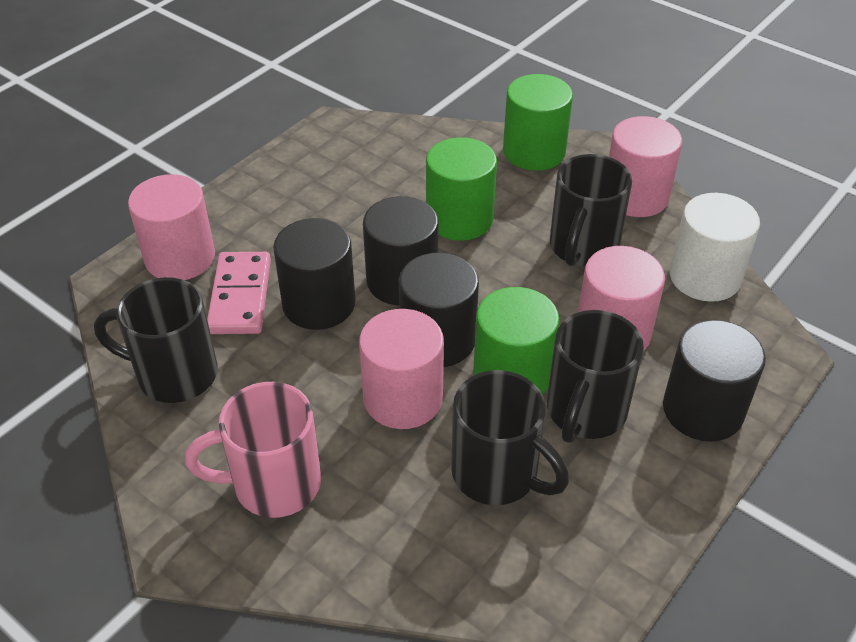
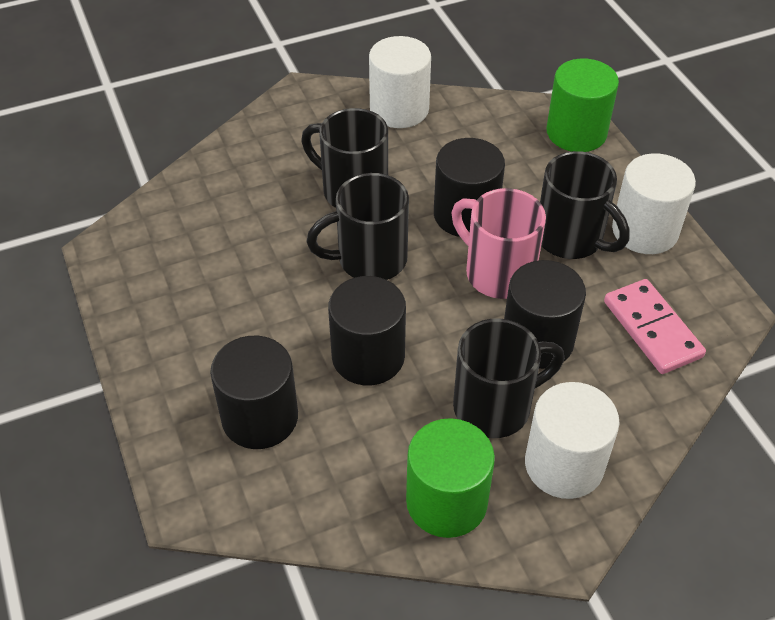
green cylinder: 3 -> 2
pink cylinder: 4 -> 0
white cylinder: 1 -> 3

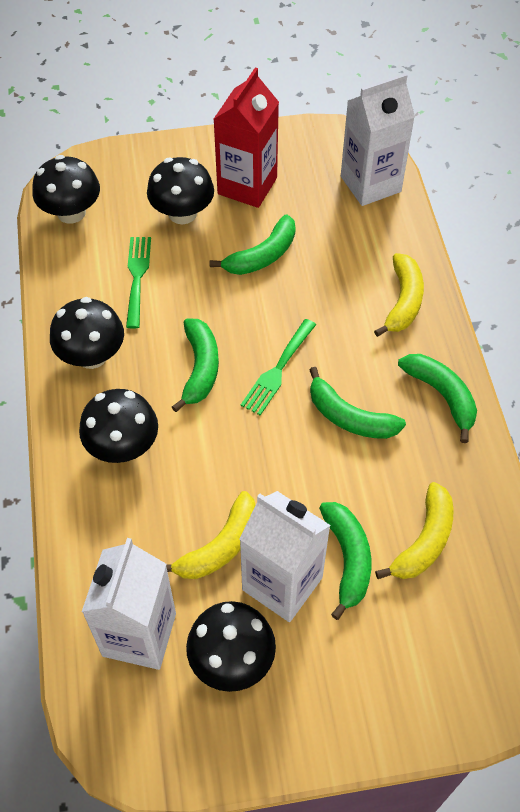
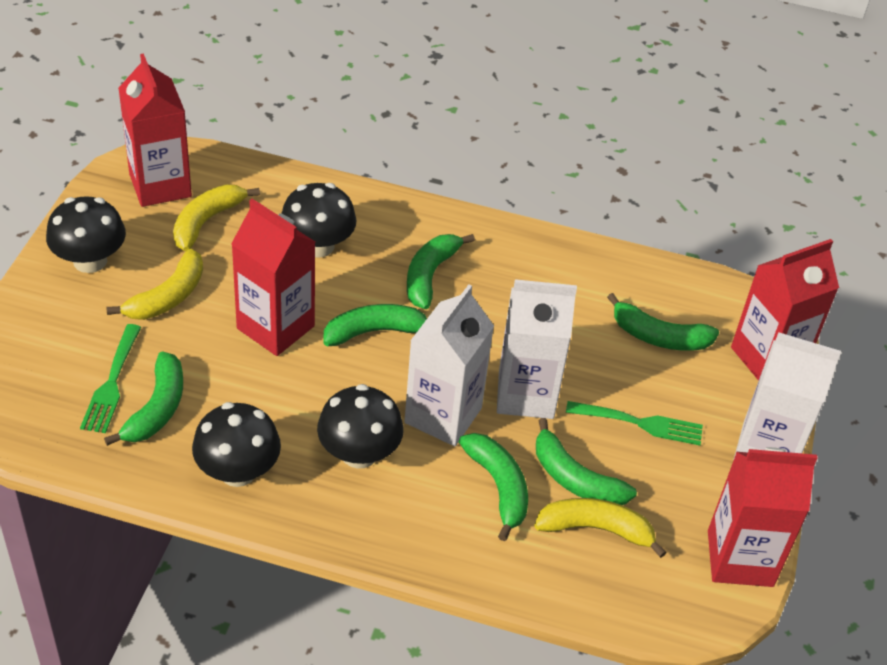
black mushroom: 5 -> 4
green banana: 5 -> 6
red carton: 1 -> 4

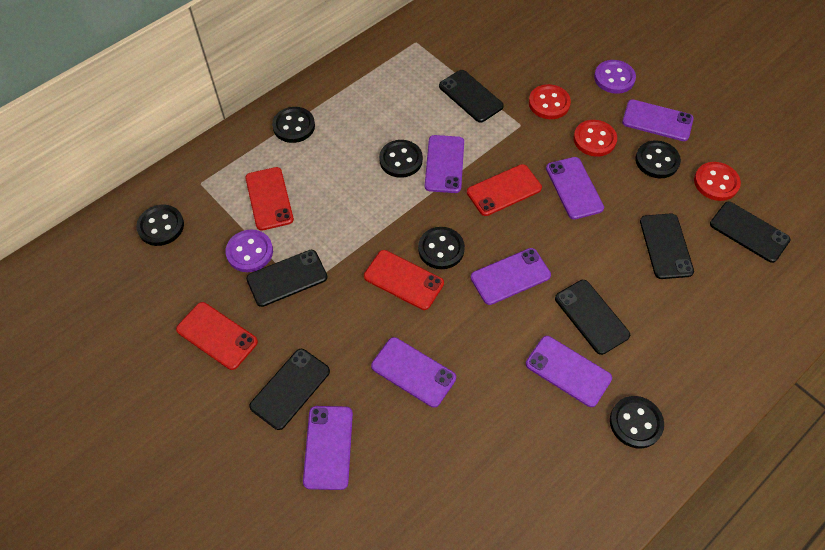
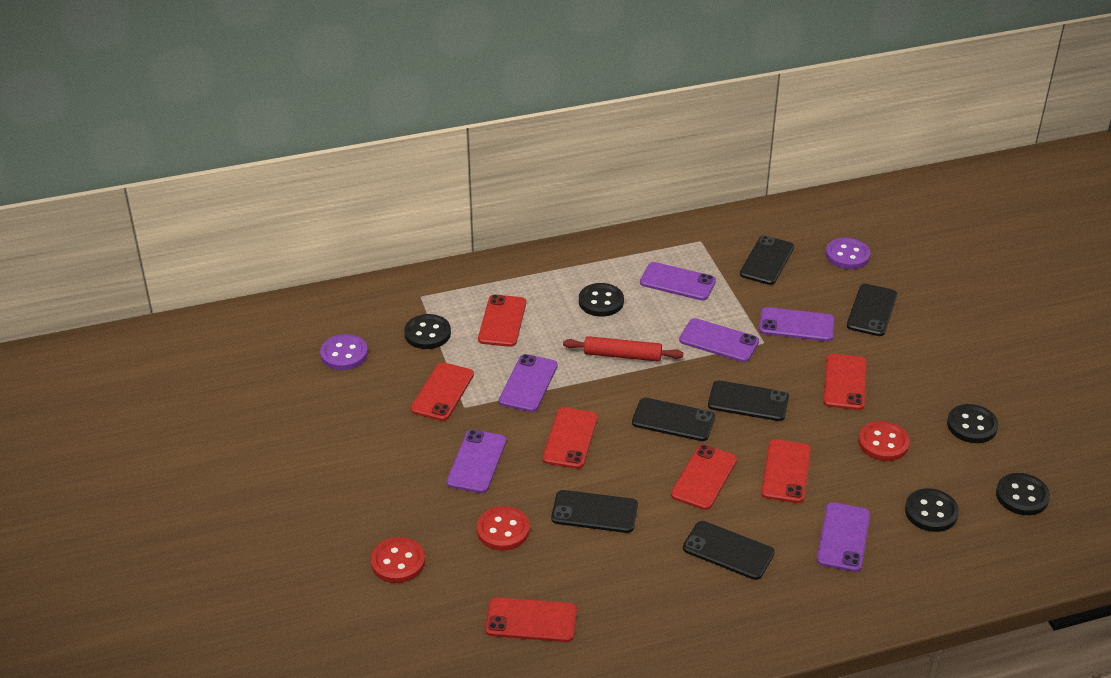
black button: 6 -> 5
purple phone: 7 -> 6
red phone: 4 -> 7
red rolling pin: 0 -> 1

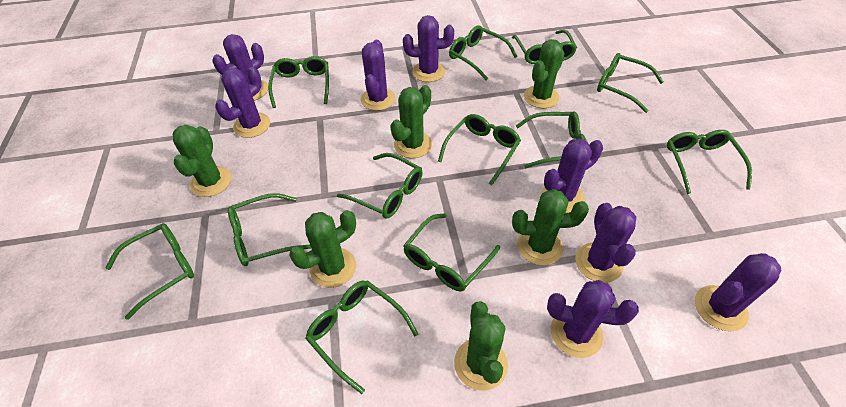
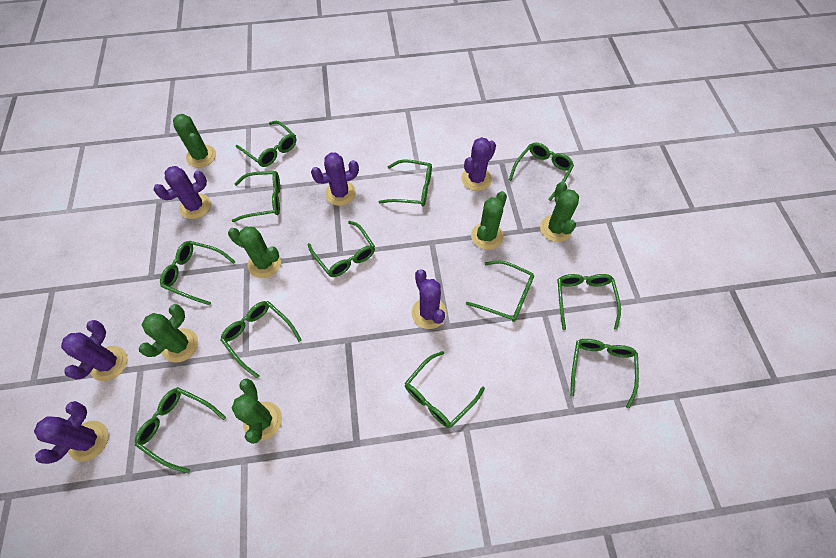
purple cactus: 8 -> 6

• • • • •

Would you set down the records exactly, with no pictures included?

green cylinder: 3 -> 2
pink cylinder: 4 -> 0
white cylinder: 1 -> 3

black mushroom: 5 -> 4
green banana: 5 -> 6
red carton: 1 -> 4

black button: 6 -> 5
purple phone: 7 -> 6
red phone: 4 -> 7
red rolling pin: 0 -> 1

purple cactus: 8 -> 6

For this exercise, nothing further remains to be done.